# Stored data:

§ §

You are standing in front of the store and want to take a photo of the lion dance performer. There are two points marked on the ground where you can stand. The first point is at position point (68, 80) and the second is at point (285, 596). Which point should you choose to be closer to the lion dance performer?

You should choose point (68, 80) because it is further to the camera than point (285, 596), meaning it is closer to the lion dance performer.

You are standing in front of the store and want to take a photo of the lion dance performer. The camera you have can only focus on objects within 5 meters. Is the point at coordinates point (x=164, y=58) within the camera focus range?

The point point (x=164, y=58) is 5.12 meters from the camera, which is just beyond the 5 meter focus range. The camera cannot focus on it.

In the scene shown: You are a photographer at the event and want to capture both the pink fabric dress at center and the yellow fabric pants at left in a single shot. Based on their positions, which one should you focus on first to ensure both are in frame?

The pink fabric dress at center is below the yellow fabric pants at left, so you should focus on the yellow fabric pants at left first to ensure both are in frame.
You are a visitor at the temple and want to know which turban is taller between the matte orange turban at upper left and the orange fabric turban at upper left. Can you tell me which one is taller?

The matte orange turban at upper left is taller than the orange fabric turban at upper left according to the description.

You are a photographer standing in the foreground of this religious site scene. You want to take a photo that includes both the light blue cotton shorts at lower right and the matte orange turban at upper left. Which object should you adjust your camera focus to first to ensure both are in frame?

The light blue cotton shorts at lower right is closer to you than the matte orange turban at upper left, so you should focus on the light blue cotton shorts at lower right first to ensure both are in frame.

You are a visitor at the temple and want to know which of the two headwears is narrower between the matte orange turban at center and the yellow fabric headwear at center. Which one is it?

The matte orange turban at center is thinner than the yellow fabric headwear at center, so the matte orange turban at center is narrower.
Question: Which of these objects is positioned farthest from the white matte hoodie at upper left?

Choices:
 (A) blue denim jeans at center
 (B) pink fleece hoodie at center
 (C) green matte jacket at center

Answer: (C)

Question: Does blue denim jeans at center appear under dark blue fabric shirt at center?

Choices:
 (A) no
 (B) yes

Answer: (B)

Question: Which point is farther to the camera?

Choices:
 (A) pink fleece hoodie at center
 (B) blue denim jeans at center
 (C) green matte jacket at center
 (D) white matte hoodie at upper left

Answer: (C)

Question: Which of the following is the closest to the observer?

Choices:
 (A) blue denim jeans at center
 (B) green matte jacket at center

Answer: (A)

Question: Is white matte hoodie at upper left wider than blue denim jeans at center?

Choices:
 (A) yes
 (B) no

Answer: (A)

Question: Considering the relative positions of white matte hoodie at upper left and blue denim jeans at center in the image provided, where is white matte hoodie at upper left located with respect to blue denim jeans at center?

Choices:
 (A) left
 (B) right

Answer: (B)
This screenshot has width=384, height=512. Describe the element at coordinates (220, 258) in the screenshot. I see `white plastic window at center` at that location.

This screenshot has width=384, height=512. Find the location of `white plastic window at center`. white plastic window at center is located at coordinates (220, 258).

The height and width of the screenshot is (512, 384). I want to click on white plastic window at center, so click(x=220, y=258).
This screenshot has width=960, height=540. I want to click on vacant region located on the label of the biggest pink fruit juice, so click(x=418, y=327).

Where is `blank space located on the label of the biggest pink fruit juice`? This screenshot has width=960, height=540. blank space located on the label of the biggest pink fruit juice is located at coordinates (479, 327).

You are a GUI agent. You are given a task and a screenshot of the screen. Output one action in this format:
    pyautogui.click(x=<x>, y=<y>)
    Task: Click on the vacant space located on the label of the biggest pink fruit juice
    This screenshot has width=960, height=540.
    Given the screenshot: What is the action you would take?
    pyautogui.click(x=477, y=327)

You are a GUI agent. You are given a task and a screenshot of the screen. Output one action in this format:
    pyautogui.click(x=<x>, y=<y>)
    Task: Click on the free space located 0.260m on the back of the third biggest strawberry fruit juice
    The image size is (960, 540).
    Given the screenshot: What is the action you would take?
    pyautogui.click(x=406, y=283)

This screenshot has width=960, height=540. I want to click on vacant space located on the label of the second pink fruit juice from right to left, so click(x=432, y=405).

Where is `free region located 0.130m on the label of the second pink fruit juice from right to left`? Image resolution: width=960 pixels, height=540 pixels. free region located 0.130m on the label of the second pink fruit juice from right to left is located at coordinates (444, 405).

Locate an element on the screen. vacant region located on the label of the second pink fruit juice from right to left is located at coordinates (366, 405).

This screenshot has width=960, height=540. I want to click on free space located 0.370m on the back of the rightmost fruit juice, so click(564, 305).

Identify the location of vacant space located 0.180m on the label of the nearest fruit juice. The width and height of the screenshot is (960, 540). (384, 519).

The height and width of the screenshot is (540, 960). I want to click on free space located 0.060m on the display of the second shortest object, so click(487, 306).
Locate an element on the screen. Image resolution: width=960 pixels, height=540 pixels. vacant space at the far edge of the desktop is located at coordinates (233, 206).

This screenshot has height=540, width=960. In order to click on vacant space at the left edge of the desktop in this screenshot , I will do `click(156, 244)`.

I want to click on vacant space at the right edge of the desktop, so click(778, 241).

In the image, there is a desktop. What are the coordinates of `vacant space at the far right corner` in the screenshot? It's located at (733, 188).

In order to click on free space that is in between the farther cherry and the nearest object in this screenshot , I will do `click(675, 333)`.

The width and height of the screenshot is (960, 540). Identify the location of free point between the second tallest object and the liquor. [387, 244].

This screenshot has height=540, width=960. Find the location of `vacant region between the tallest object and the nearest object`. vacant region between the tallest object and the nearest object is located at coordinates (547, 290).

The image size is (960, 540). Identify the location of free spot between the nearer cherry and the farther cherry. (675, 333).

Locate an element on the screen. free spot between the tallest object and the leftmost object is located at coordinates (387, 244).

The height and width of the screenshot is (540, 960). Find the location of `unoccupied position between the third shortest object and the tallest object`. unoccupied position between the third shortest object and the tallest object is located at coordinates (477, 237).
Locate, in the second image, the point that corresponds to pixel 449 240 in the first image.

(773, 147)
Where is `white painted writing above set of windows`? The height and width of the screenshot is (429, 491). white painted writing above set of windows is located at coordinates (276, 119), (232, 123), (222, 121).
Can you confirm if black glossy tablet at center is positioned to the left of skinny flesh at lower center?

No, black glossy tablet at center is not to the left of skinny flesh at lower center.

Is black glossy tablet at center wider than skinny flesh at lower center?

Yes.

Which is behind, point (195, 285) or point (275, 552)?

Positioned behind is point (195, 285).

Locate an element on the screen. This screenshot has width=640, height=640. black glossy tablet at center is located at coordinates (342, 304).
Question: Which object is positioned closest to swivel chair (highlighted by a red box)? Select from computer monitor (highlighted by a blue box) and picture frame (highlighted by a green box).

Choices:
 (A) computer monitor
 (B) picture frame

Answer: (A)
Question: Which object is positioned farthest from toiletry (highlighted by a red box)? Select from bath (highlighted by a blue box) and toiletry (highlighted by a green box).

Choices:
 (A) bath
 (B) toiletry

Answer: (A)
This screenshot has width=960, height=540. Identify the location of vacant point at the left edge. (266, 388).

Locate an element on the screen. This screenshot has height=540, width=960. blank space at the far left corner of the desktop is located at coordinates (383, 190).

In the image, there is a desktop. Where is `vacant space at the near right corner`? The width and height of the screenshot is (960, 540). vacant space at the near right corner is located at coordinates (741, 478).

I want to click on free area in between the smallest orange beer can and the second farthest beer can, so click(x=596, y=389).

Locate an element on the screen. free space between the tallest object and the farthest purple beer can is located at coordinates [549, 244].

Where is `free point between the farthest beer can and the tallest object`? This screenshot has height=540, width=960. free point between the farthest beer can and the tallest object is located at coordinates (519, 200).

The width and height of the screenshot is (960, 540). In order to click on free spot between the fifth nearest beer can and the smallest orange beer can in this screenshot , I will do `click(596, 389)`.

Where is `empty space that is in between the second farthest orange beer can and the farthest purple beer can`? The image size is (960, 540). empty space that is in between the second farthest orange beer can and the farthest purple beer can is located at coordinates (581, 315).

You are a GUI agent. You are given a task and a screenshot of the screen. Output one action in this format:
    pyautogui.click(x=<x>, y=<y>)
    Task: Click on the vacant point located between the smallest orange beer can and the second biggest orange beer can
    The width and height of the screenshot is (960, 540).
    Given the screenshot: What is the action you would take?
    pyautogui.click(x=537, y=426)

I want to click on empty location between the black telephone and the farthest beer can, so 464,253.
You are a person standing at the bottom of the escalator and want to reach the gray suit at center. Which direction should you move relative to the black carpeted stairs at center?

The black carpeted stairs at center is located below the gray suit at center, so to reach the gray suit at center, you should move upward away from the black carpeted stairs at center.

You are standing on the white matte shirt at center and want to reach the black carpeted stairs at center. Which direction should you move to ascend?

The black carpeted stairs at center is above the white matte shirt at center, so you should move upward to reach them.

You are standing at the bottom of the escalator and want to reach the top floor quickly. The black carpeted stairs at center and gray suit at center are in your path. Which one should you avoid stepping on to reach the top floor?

§ §

# Problem details:
Rewrite the data from the line with "camera focus range?" up to and including the line with "The point point", changing "focus range" to "focusing distance" and keeping everything else the same. Return only those lines.

# Solution for this task:
You are standing in front of the store and want to take a photo of the lion dance performer. The camera you have can only focus on objects within 5 meters. Is the point at coordinates point (x=164, y=58) within the camera focusing distance?

The point point (x=164, y=58) is 5.12 meters from the camera, which is just beyond the 5 meter focusing distance. The camera cannot focus on it.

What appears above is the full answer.